Material shown.
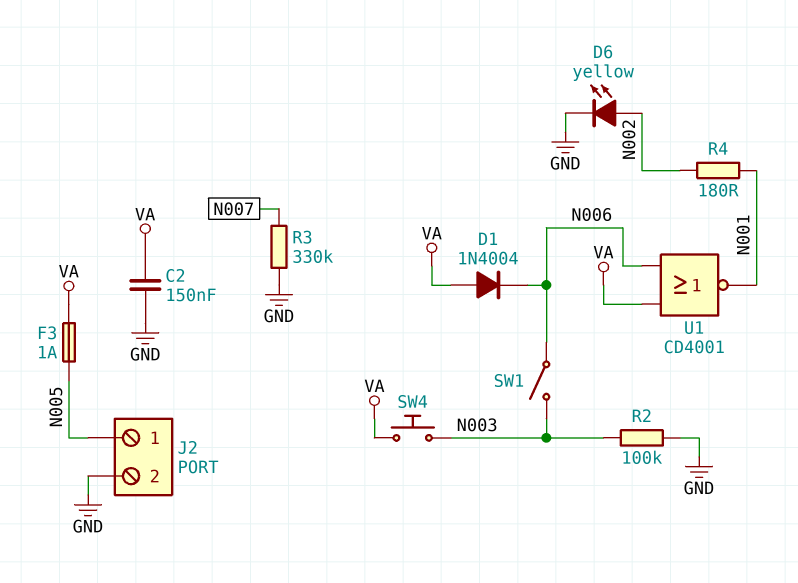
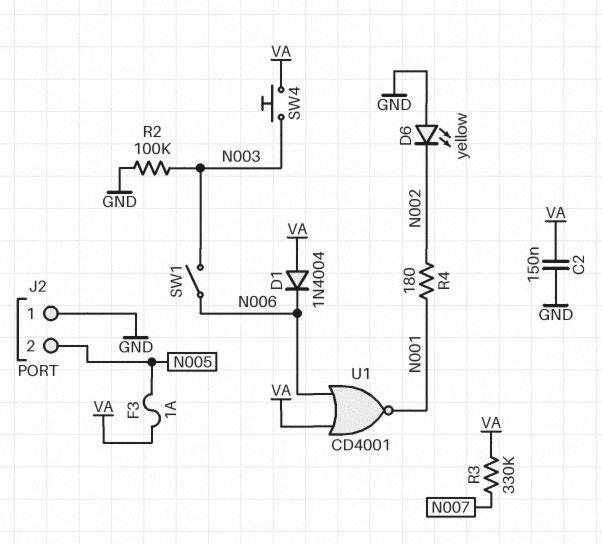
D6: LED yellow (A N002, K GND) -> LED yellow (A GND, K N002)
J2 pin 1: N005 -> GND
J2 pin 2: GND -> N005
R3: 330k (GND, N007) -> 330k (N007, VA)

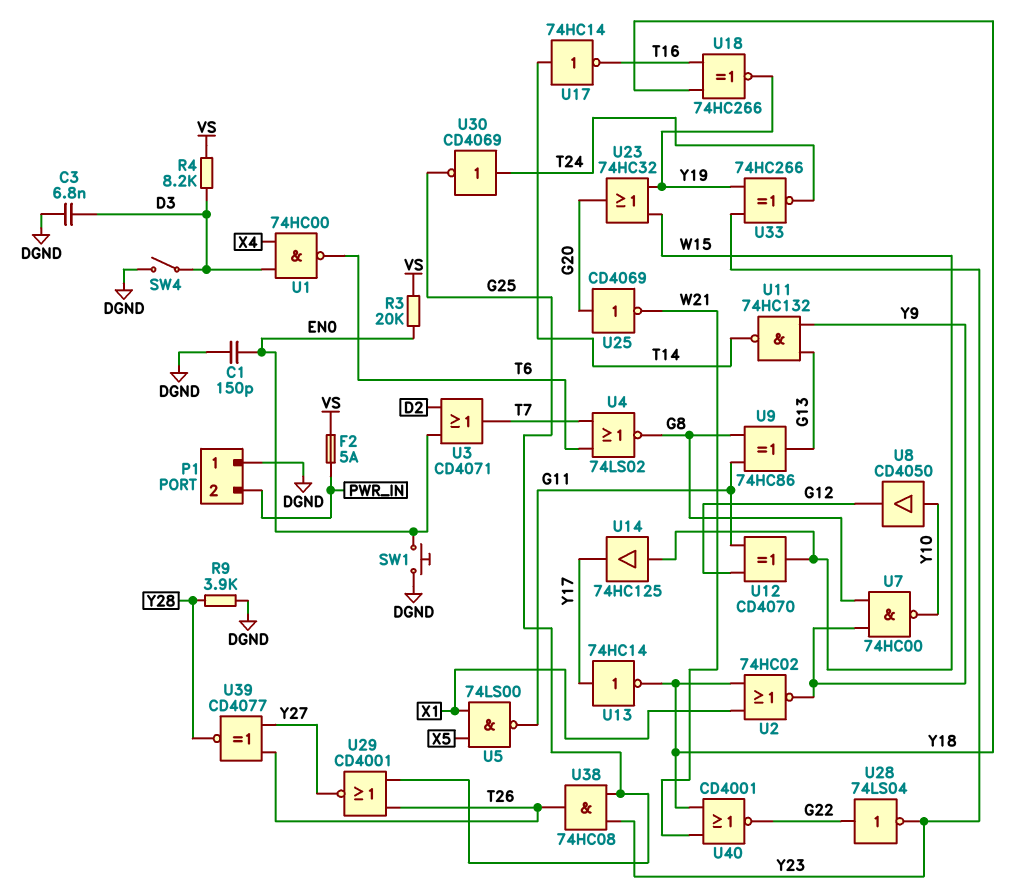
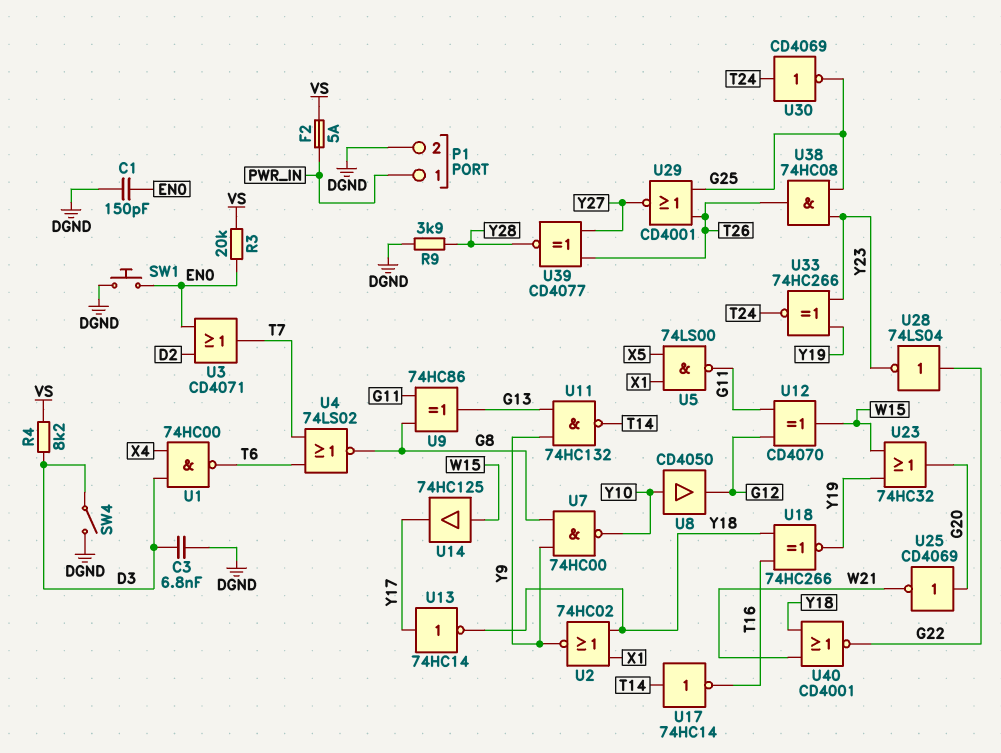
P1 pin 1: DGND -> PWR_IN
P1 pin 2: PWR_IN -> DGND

Exercise objective.
In the records above, find every line that contains the word "DGND" and copy it.

Output of the task.
P1 pin 1: DGND -> PWR_IN
P1 pin 2: PWR_IN -> DGND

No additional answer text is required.